* DESCRIPTION OF THE TASK
The response must consist of the lines below from the one with "camera: 80 degrees right, 5 degrees up" through the one with "added: bowling pin", exactly as they appear and with both ends kept.

* DATA SUPPLIED
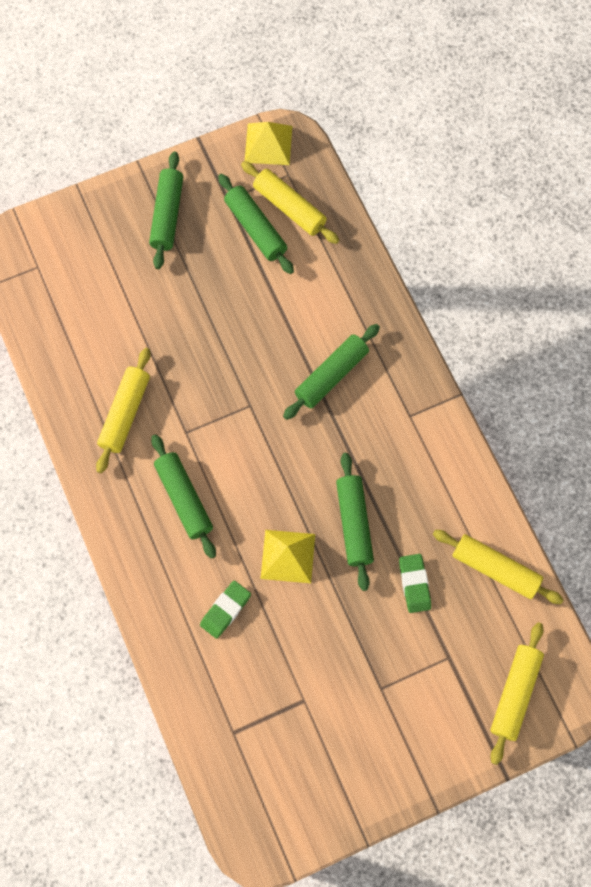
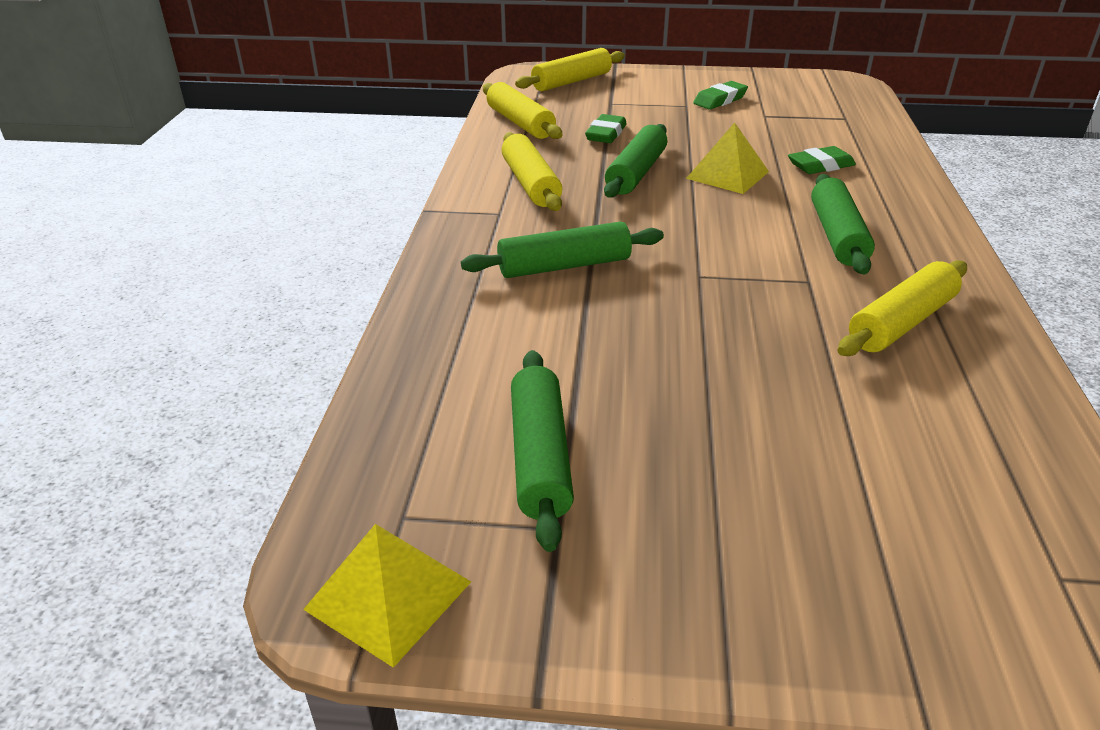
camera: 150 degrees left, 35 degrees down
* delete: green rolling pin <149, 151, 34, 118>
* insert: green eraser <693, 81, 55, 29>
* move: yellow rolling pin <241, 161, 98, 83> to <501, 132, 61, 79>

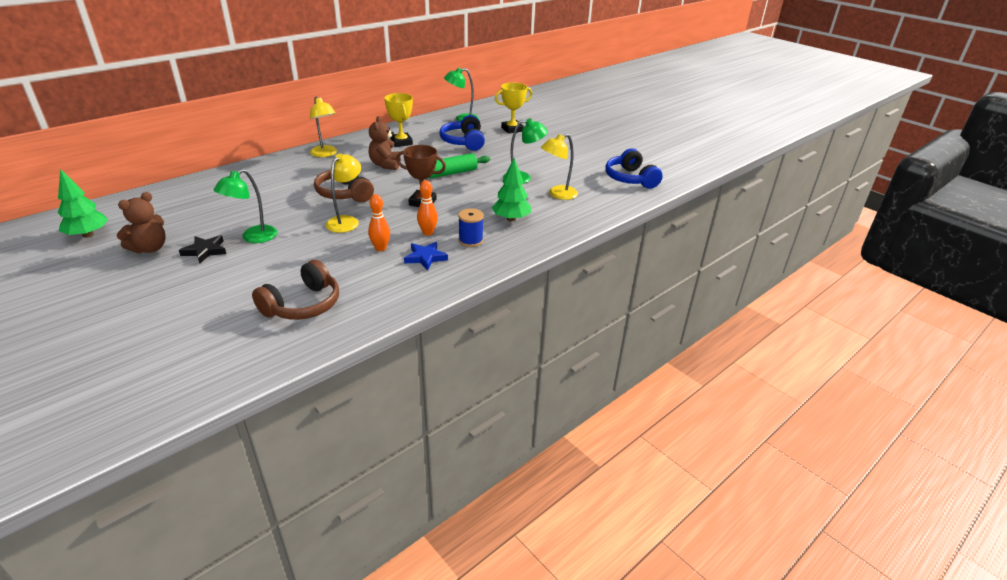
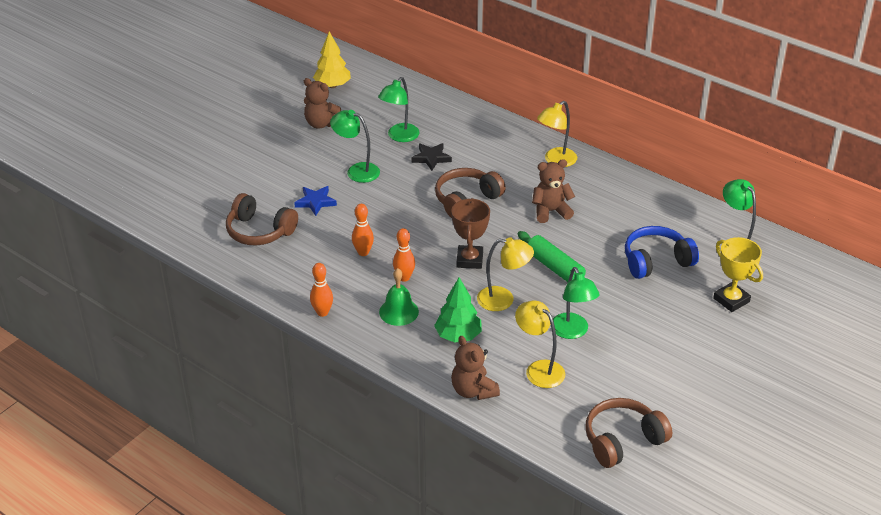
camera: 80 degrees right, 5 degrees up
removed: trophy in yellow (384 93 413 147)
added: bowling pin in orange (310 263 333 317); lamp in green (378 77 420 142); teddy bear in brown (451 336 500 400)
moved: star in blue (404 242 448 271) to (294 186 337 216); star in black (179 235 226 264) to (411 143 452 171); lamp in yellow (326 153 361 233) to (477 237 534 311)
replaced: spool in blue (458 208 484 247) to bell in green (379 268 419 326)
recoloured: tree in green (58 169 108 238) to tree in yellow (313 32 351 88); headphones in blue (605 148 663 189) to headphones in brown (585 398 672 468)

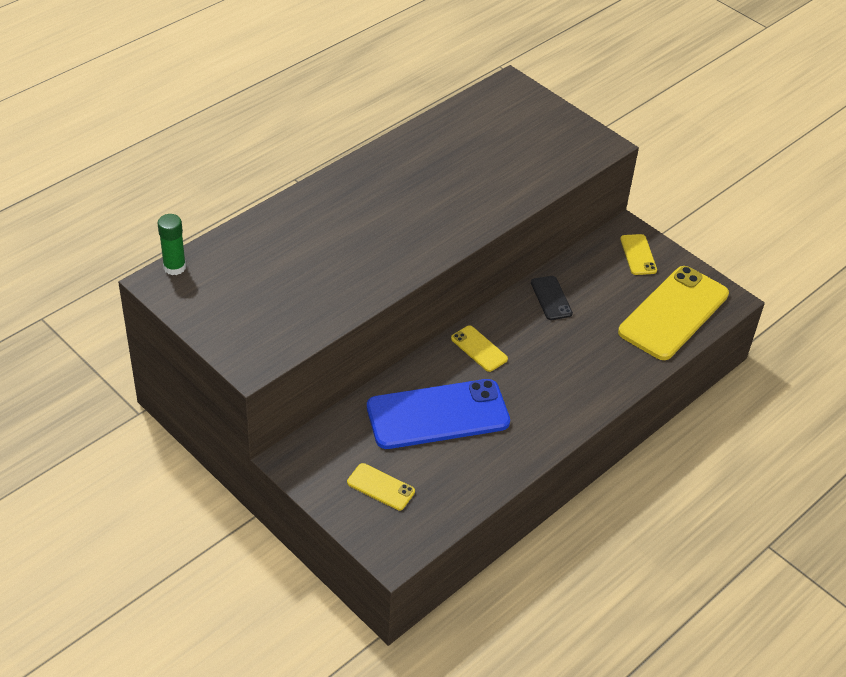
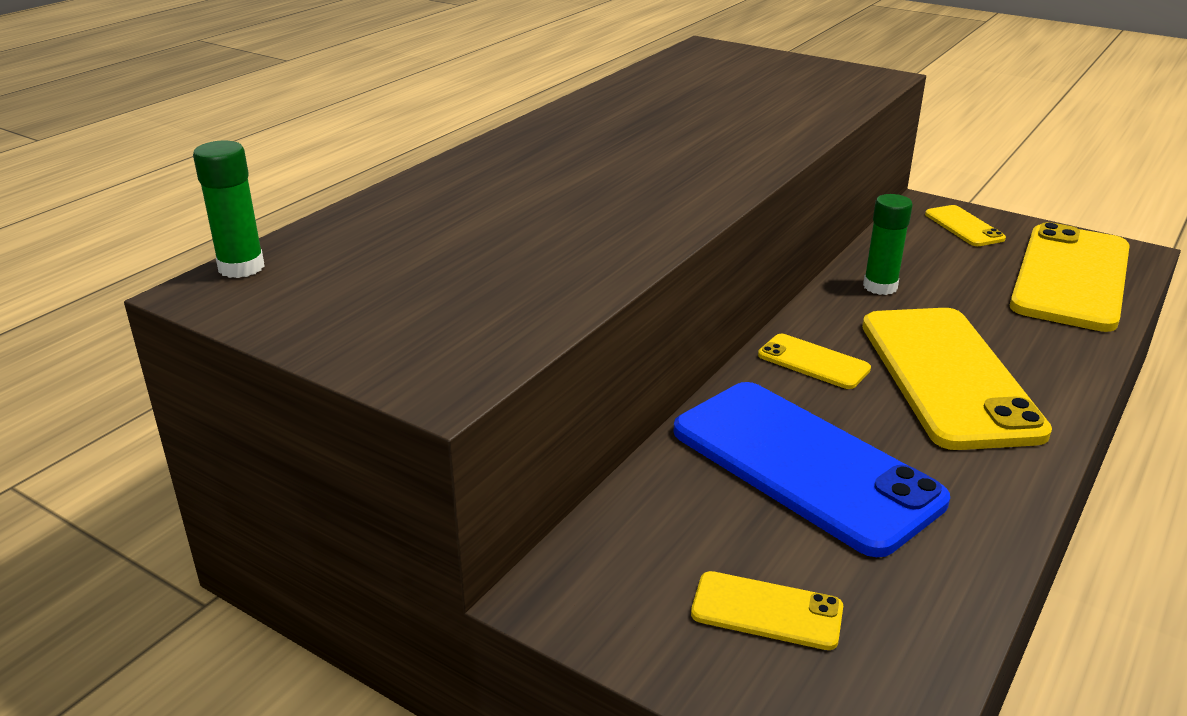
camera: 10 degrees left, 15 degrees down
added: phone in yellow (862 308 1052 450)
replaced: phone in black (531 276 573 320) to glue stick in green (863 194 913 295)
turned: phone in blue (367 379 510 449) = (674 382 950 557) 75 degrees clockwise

* OUTPUT OF THE EXERCISE
camera: 80 degrees right, 5 degrees up
removed: trophy in yellow (384 93 413 147)
added: bowling pin in orange (310 263 333 317); lamp in green (378 77 420 142); teddy bear in brown (451 336 500 400)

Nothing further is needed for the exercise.